▶ [EXERCISE]
Starting at the line below holding "Nexbex Talk: [193,128,358,278]" and stopping at the line holding "Archive: [432,650,463,681] ->", print every line exactly, both ends included, and leave the rest out.

▶ [MATERIAL SHOWN]
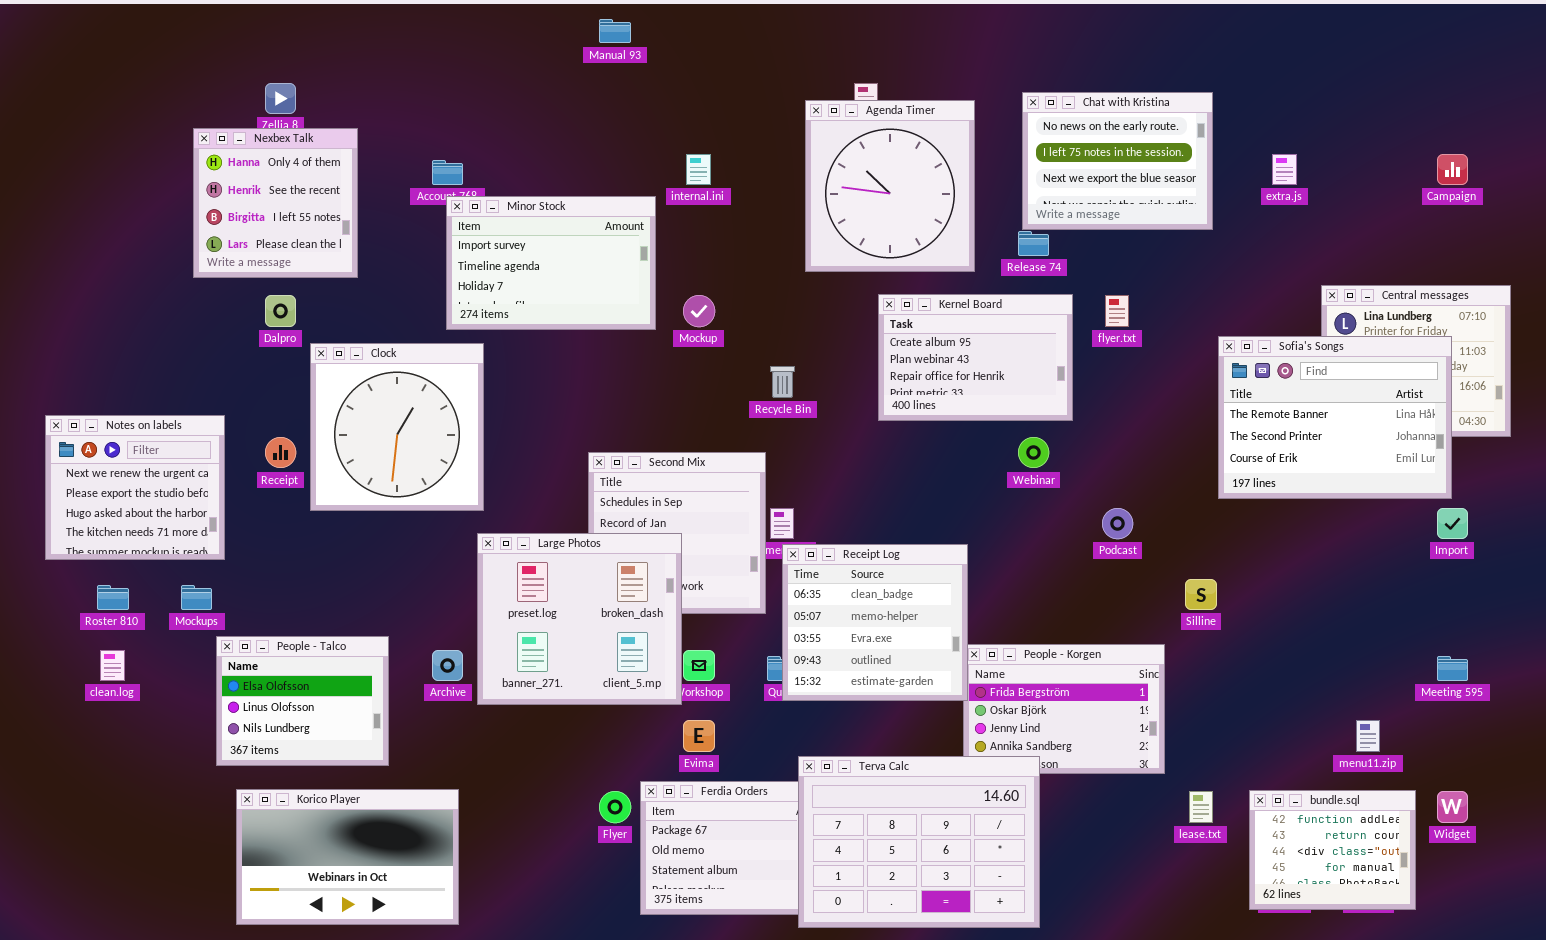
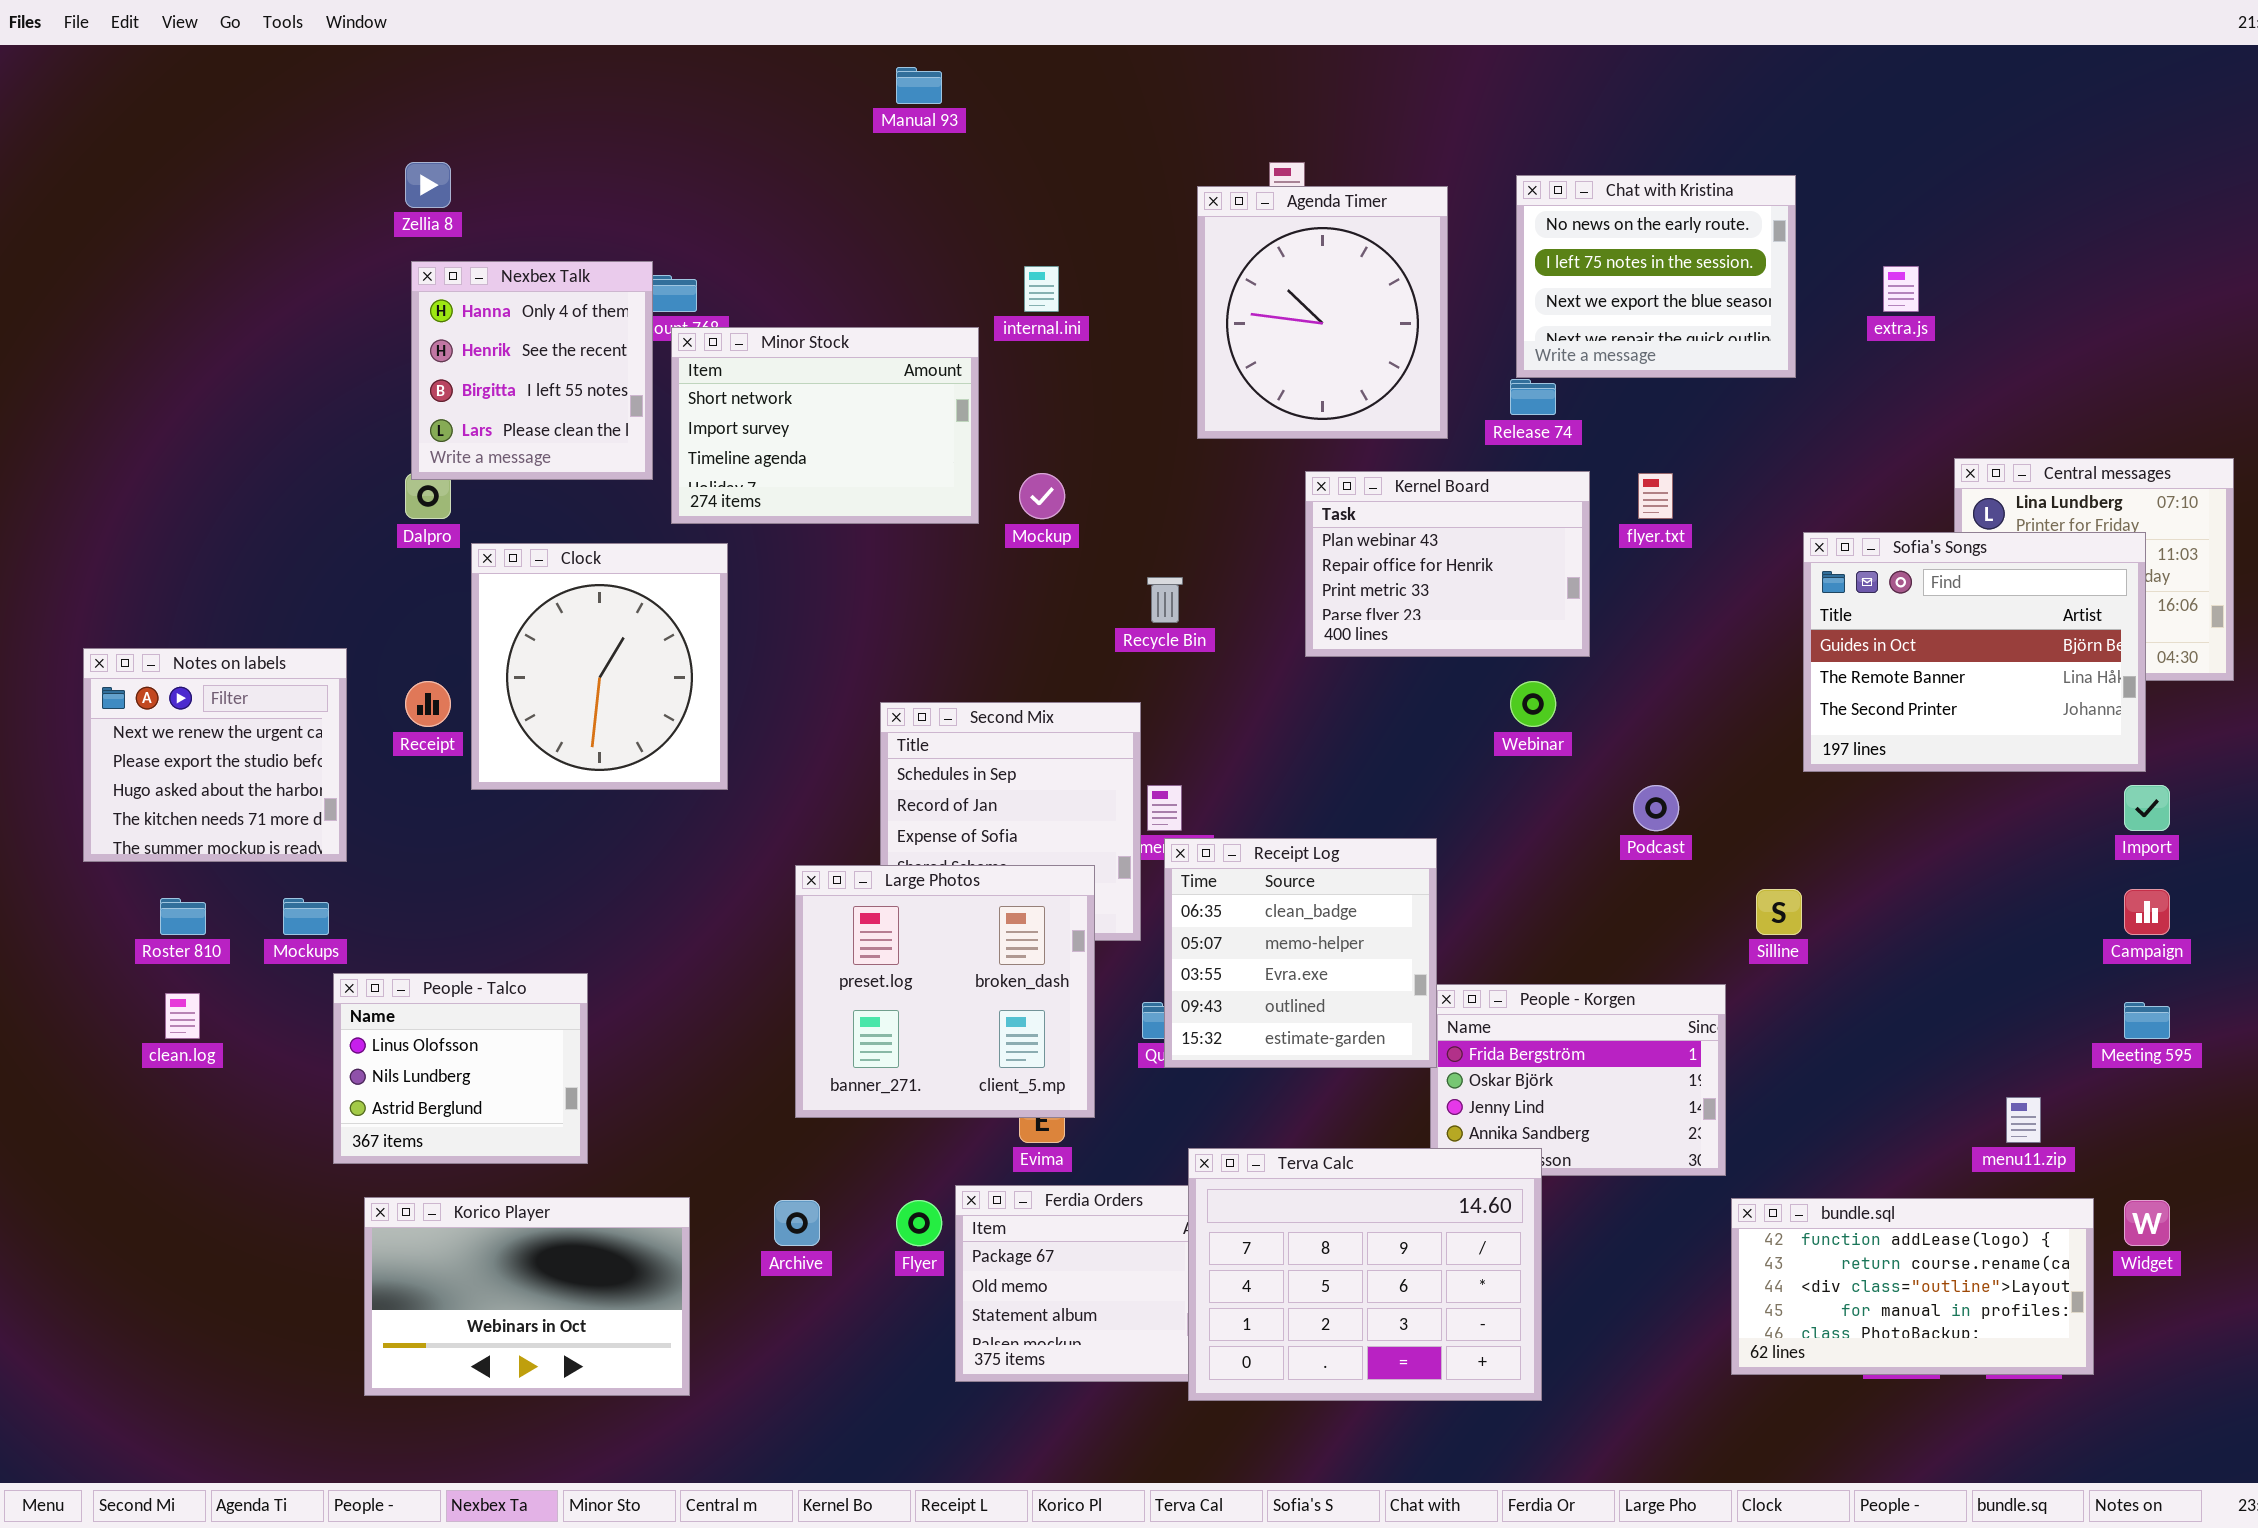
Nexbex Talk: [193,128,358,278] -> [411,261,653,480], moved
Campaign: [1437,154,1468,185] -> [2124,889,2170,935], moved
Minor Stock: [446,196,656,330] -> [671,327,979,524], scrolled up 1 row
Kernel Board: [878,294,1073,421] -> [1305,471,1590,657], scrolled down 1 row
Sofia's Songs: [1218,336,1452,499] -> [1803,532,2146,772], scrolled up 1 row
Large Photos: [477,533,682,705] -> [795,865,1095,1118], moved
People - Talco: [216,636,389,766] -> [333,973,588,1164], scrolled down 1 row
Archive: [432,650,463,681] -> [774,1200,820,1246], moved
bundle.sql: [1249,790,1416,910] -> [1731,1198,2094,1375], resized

--

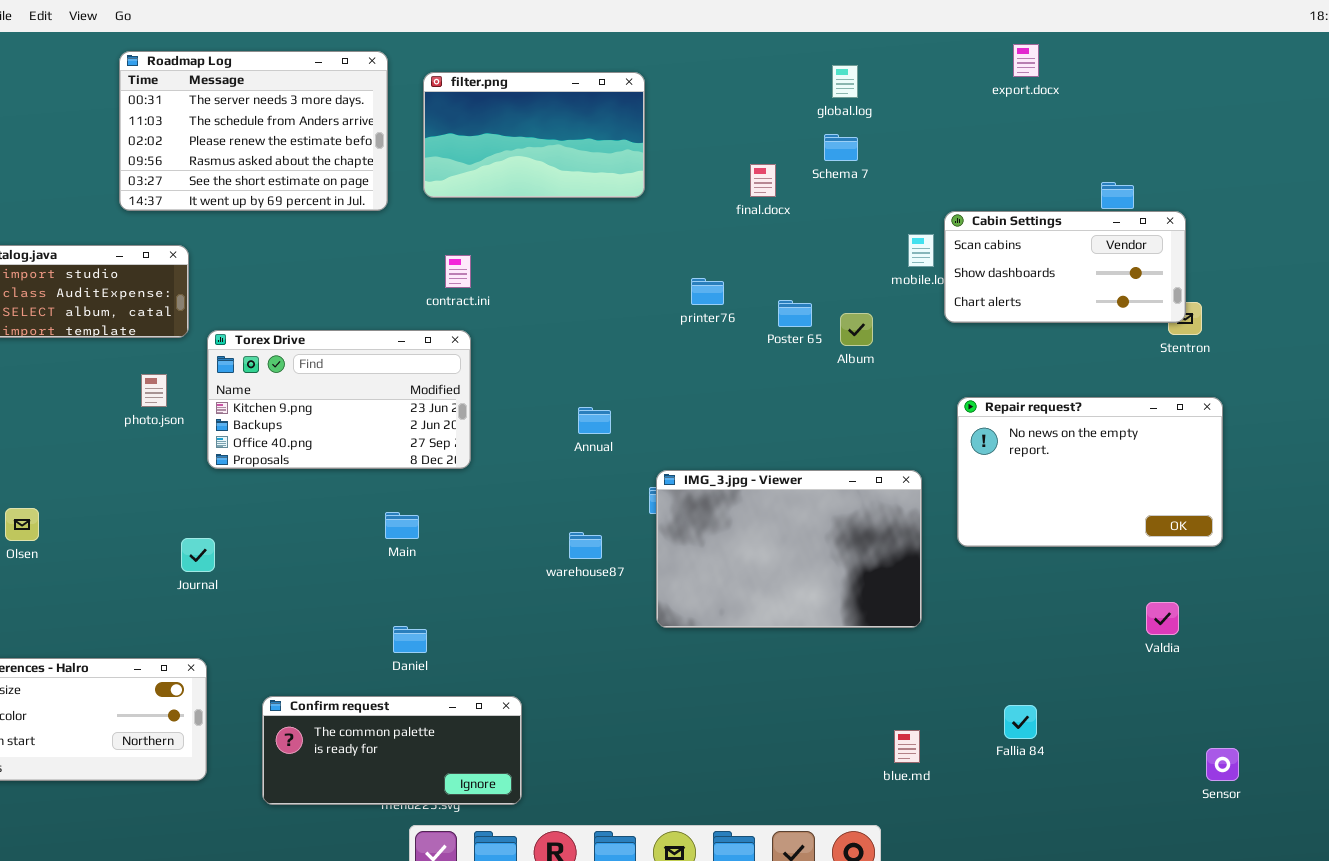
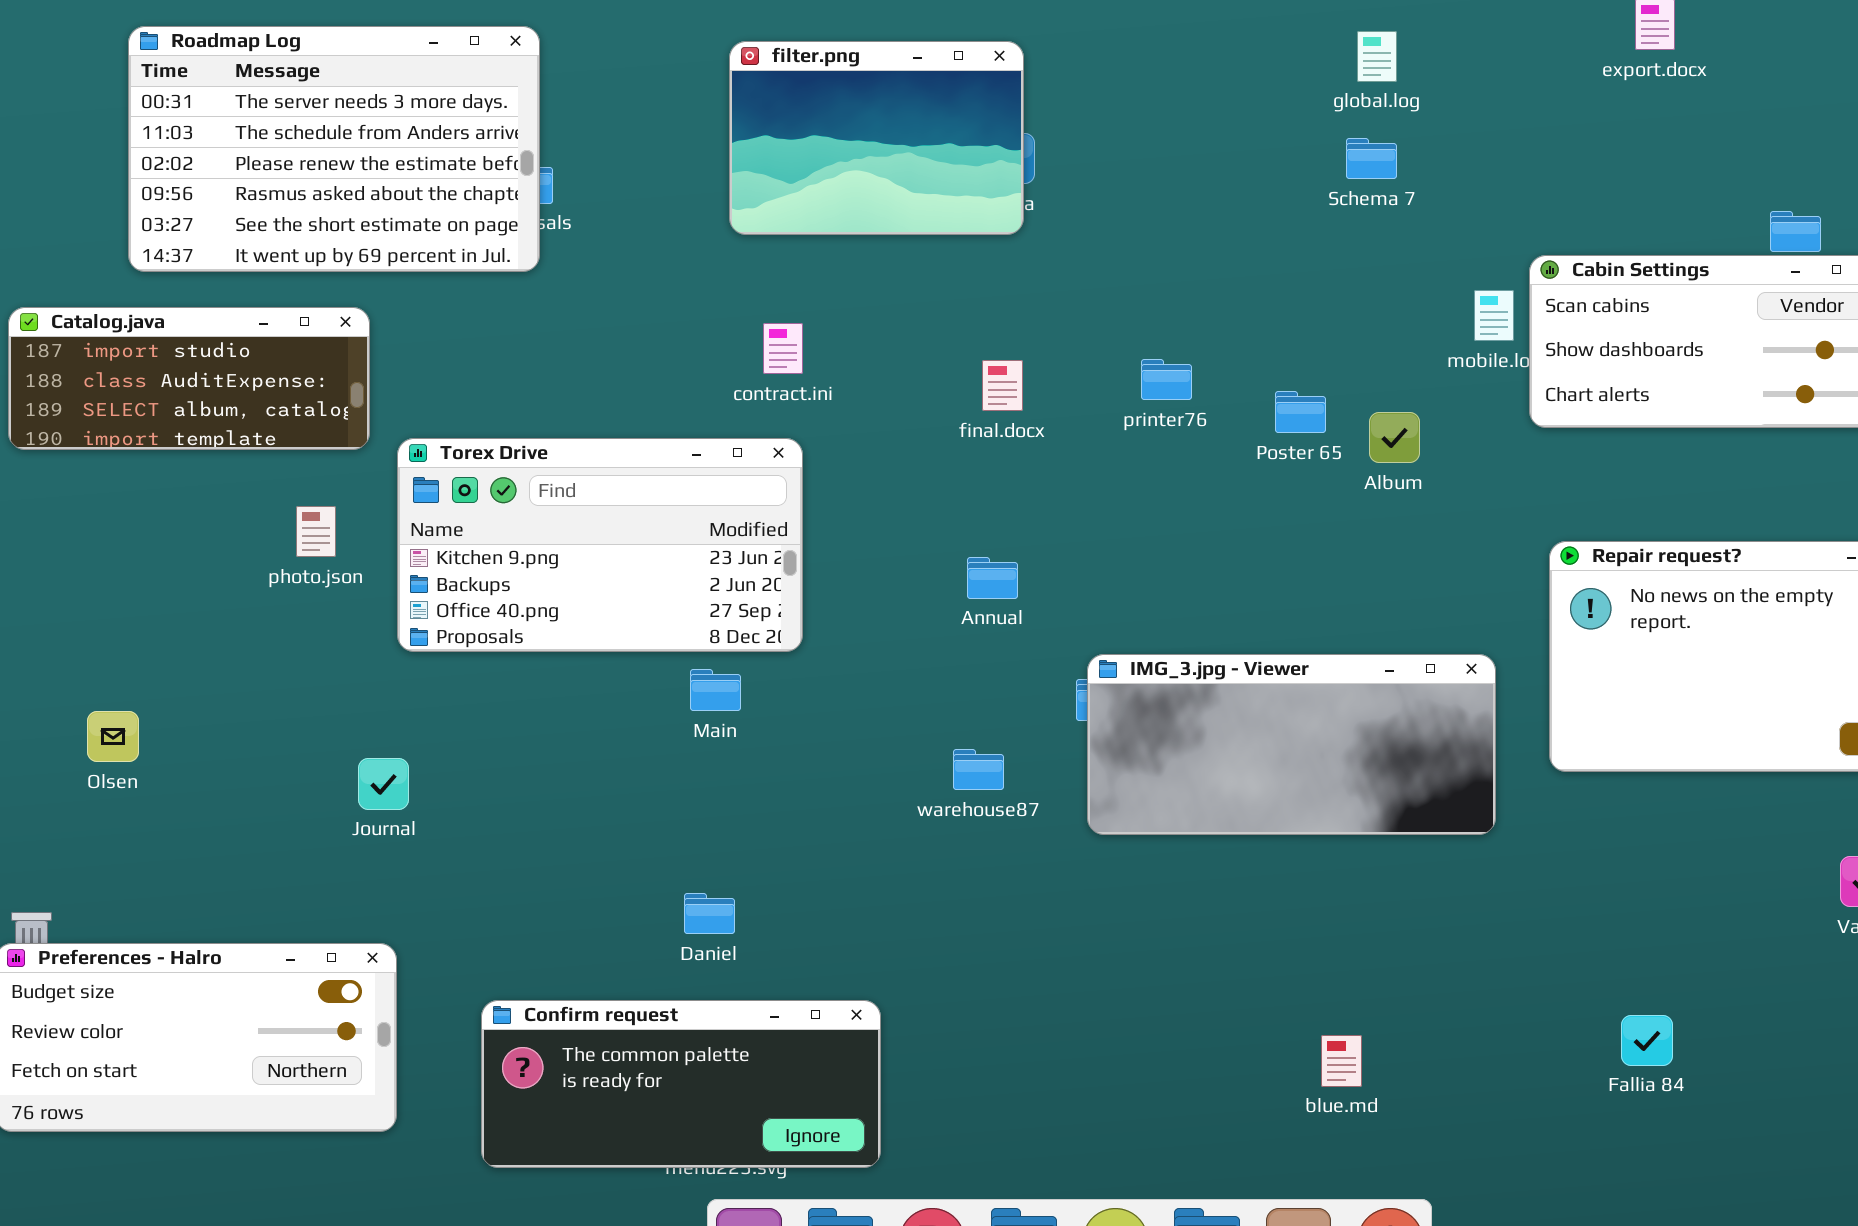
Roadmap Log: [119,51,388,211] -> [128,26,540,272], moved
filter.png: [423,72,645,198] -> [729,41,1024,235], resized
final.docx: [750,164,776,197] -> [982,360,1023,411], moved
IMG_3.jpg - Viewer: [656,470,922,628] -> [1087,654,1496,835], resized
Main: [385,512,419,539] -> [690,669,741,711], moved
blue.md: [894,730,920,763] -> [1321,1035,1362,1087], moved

▶ [EXERCISE ANSWER]
Nexbex Talk: [193,128,358,278] -> [411,261,653,480], moved
Campaign: [1437,154,1468,185] -> [2124,889,2170,935], moved
Minor Stock: [446,196,656,330] -> [671,327,979,524], scrolled up 1 row
Kernel Board: [878,294,1073,421] -> [1305,471,1590,657], scrolled down 1 row
Sofia's Songs: [1218,336,1452,499] -> [1803,532,2146,772], scrolled up 1 row
Large Photos: [477,533,682,705] -> [795,865,1095,1118], moved
People - Talco: [216,636,389,766] -> [333,973,588,1164], scrolled down 1 row
Archive: [432,650,463,681] -> [774,1200,820,1246], moved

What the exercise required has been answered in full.